Information shown =>
* * * * *
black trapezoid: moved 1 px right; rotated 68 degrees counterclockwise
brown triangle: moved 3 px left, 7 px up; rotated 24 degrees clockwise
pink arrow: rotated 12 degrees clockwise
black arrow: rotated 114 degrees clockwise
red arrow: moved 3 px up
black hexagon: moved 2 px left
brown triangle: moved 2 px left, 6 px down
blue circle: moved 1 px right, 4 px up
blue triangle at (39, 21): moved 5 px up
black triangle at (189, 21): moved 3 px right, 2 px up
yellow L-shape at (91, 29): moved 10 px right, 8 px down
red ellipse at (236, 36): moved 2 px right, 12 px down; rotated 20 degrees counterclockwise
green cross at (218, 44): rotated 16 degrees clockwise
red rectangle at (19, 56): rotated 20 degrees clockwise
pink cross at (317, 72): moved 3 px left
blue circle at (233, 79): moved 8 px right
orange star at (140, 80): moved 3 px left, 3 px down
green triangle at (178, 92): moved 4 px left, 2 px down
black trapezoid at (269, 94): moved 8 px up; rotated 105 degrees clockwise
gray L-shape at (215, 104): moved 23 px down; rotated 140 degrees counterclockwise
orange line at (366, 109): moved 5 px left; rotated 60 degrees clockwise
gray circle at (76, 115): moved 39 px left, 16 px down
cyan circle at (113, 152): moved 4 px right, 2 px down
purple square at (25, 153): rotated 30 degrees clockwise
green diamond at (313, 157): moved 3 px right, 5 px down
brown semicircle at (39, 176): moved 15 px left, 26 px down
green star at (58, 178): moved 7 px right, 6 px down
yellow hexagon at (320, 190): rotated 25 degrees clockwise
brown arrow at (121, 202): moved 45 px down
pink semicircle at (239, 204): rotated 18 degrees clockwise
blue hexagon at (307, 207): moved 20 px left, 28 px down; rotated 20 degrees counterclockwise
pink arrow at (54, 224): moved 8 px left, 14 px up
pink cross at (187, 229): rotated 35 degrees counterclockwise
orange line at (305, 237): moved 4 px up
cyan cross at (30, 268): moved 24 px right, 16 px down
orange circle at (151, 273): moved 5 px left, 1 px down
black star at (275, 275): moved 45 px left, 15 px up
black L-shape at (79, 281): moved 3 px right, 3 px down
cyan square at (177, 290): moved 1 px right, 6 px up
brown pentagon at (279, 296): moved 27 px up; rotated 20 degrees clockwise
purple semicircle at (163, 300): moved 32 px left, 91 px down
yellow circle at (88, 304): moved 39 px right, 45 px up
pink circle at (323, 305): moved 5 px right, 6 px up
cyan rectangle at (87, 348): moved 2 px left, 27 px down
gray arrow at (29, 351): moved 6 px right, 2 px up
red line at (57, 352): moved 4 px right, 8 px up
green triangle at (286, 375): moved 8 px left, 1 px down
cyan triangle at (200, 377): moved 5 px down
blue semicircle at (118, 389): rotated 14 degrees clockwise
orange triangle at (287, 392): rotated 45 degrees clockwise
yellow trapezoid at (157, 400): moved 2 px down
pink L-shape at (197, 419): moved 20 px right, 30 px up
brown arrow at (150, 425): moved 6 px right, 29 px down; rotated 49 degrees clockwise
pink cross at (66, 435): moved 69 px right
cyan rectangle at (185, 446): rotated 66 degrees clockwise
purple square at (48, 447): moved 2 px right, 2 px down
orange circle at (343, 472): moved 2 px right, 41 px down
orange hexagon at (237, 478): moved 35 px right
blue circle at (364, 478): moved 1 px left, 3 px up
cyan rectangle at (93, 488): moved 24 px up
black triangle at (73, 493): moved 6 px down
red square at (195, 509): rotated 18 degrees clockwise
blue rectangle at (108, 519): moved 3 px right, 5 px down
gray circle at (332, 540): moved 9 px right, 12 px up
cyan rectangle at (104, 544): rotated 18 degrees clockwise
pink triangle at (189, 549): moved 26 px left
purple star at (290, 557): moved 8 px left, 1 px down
* * * * *
Task brief =>
Lines from the one containing "orange circle at (343, 472): moved" through the final line of the entries are the only ones to print, and each must match exactly.

Solution for this exercise =>
orange circle at (343, 472): moved 2 px right, 41 px down
orange hexagon at (237, 478): moved 35 px right
blue circle at (364, 478): moved 1 px left, 3 px up
cyan rectangle at (93, 488): moved 24 px up
black triangle at (73, 493): moved 6 px down
red square at (195, 509): rotated 18 degrees clockwise
blue rectangle at (108, 519): moved 3 px right, 5 px down
gray circle at (332, 540): moved 9 px right, 12 px up
cyan rectangle at (104, 544): rotated 18 degrees clockwise
pink triangle at (189, 549): moved 26 px left
purple star at (290, 557): moved 8 px left, 1 px down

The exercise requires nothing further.